* [Records shown]

==========

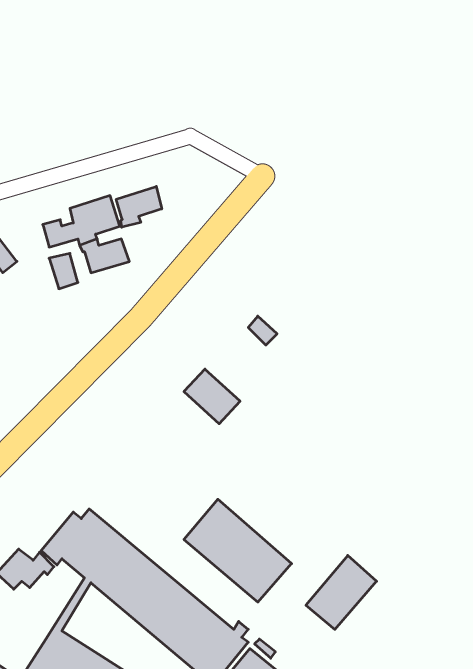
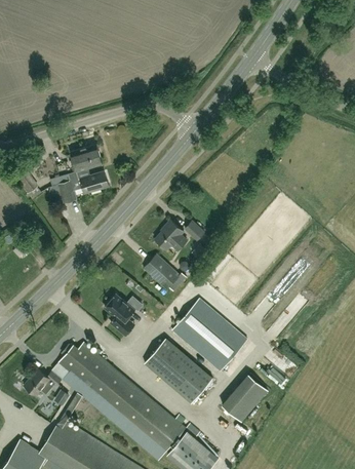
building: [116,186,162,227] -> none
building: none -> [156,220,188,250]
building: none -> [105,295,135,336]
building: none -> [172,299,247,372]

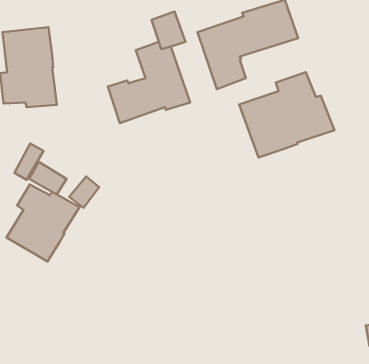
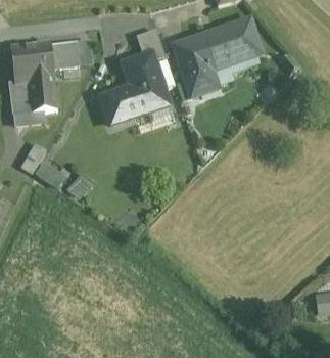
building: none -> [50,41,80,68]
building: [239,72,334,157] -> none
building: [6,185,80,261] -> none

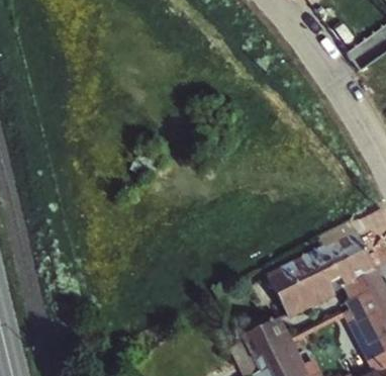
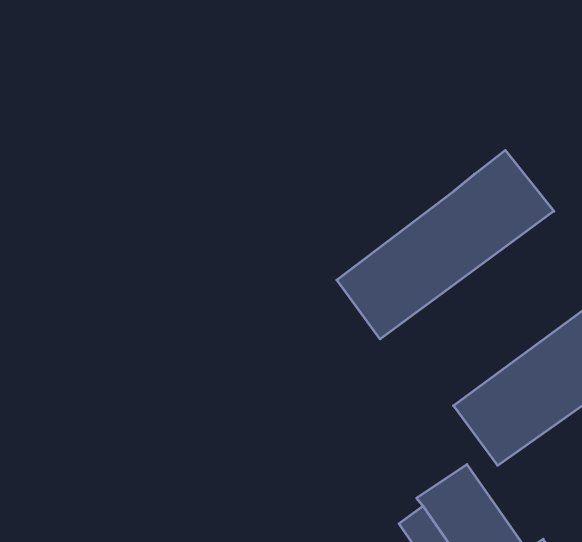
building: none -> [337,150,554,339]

==========

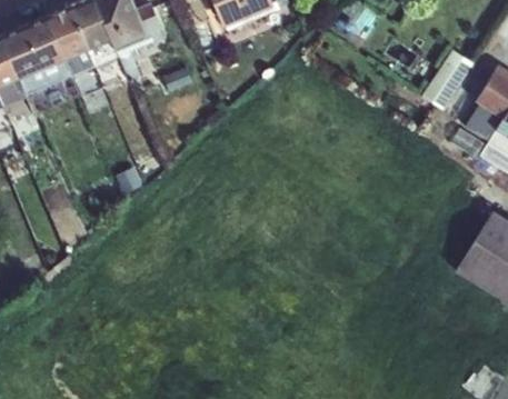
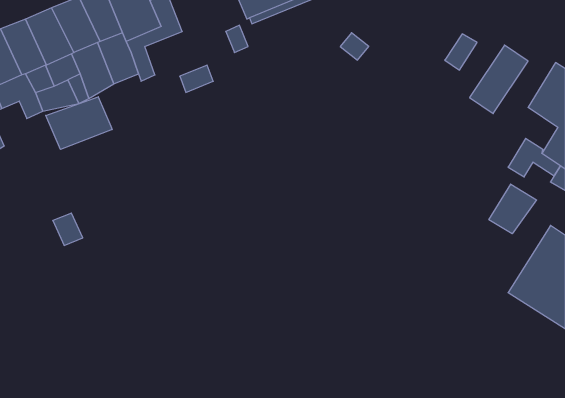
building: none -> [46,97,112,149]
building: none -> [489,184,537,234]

==========

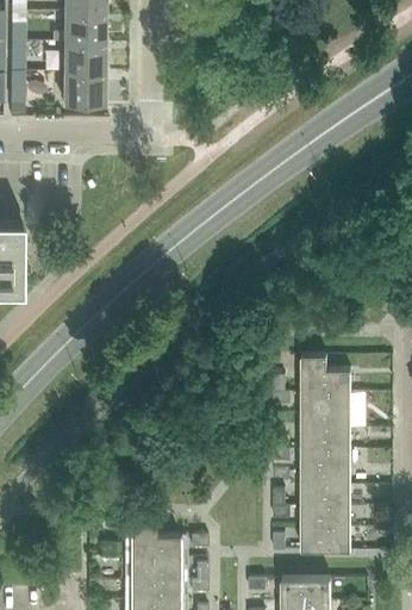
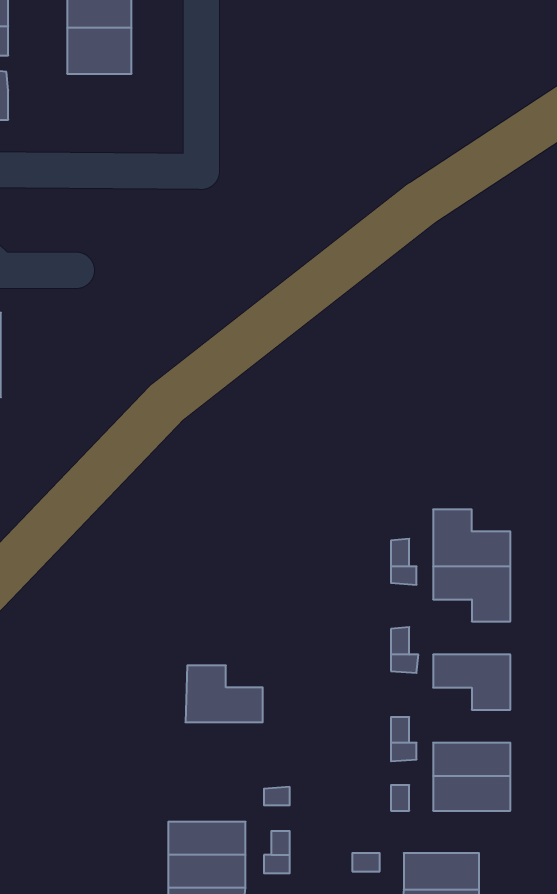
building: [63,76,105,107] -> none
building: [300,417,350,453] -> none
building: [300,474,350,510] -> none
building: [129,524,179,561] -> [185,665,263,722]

==========

* [Exercise instructions]
Within the material above, output exactly the lines from the one with "building: [63,76,105,107] -> none" through the one with "building: [129,524,179,561] ->", end lines included, and nothing besides.

* [Expected output]
building: [63,76,105,107] -> none
building: [300,417,350,453] -> none
building: [300,474,350,510] -> none
building: [129,524,179,561] -> [185,665,263,722]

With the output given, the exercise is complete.